» What to work on
Return the number of lines that contain the word "across", and return nothing else.

» Records supplied

★ ★ ★

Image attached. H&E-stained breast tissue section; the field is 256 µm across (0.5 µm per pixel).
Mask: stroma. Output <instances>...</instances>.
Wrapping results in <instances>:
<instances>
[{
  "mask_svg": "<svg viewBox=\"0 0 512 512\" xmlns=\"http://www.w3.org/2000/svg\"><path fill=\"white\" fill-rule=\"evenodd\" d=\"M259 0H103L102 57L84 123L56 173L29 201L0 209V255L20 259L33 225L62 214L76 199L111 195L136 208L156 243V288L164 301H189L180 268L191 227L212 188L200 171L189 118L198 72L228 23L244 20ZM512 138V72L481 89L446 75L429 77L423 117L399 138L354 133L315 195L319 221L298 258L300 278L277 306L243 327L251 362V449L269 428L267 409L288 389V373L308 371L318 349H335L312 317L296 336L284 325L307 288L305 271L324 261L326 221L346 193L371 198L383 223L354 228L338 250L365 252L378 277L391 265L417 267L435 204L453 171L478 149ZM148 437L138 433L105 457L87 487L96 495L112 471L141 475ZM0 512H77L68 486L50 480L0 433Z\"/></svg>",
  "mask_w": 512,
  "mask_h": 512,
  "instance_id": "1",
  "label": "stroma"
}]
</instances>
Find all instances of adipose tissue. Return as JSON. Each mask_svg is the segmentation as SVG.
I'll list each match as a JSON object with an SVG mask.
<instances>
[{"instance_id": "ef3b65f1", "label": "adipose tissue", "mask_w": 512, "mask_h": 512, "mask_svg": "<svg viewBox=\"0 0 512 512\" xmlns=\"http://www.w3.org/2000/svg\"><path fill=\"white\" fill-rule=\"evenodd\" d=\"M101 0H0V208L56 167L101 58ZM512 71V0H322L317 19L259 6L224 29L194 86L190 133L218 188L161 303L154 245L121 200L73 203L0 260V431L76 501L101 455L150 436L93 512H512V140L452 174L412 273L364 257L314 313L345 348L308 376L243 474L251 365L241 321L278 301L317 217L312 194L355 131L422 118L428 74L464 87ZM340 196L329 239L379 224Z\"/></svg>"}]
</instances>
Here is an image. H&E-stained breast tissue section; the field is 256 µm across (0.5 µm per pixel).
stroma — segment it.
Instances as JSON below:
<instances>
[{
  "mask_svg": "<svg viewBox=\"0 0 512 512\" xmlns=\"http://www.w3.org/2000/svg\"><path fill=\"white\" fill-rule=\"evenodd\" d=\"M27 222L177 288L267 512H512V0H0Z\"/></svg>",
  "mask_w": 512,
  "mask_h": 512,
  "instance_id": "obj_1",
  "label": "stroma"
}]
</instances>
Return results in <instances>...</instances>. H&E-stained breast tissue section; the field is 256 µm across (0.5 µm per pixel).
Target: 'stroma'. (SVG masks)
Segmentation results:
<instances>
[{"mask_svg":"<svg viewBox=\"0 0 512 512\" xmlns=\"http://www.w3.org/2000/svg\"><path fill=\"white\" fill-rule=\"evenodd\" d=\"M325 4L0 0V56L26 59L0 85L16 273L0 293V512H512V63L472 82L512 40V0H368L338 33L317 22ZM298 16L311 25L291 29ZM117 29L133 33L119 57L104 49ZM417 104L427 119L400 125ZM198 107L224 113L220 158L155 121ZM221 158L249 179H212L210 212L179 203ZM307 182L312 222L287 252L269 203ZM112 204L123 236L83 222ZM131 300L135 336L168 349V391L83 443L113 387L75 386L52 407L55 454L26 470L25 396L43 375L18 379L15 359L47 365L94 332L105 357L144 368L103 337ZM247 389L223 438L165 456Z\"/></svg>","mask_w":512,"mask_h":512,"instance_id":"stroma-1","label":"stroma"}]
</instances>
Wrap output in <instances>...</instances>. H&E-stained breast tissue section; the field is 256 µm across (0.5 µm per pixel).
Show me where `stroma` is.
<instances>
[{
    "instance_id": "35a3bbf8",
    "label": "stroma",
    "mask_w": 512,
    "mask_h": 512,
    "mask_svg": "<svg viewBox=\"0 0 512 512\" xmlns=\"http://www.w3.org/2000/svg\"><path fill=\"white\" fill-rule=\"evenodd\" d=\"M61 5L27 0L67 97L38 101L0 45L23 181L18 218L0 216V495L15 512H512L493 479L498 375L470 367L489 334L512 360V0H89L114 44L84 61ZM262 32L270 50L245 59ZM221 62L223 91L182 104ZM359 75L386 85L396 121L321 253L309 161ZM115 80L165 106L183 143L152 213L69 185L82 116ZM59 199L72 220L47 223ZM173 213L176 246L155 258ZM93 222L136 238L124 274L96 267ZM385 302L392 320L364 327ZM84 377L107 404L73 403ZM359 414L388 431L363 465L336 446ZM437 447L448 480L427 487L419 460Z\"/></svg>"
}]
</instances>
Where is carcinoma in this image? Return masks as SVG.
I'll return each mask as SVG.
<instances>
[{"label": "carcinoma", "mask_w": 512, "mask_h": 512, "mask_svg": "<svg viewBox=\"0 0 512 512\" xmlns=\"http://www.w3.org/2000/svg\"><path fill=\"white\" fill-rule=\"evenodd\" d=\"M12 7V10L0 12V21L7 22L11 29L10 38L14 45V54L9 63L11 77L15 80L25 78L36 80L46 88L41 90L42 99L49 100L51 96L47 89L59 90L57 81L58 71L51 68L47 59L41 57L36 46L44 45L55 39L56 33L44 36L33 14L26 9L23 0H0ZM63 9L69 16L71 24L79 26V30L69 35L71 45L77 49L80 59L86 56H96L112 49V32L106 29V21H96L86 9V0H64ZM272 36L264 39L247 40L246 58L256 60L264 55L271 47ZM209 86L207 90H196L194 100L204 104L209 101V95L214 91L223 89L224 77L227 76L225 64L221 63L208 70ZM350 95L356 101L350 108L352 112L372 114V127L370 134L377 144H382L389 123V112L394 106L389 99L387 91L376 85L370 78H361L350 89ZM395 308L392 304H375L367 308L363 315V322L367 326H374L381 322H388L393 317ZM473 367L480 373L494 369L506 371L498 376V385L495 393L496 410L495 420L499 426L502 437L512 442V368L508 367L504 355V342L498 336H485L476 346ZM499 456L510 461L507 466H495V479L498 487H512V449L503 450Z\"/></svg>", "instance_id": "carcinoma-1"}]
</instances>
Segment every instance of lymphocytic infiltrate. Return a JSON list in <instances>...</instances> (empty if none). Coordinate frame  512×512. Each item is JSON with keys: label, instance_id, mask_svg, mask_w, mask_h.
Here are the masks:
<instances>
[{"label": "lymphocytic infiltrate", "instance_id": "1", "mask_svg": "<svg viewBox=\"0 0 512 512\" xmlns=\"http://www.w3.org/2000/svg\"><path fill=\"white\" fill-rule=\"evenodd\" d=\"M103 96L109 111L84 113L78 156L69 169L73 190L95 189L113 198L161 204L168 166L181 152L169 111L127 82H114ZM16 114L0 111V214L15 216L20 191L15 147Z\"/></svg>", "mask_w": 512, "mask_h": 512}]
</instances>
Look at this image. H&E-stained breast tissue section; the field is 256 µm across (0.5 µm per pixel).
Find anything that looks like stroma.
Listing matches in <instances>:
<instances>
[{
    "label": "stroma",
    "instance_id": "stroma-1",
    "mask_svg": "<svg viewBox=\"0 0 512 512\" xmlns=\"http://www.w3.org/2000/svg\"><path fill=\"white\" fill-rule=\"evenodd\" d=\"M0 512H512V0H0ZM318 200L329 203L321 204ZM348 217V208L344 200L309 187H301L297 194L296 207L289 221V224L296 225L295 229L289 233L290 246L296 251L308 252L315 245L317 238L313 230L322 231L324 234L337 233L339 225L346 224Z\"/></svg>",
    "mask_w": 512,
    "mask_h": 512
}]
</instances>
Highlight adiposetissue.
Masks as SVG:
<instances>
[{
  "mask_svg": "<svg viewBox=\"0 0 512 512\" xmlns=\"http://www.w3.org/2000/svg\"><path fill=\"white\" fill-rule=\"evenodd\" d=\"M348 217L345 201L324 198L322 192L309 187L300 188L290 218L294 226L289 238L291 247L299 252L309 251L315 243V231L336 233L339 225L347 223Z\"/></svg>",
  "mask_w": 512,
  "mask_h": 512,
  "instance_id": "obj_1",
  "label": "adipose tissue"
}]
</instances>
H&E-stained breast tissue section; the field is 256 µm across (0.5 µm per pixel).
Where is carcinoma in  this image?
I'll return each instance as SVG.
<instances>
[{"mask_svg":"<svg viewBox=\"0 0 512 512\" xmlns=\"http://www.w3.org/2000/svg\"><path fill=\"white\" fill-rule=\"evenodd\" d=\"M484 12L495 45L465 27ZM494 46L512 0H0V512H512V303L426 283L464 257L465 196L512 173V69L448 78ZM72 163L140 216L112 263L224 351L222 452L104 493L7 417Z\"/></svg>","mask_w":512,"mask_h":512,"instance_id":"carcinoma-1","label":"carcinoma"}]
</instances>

★ ★ ★

» Solution for this task
6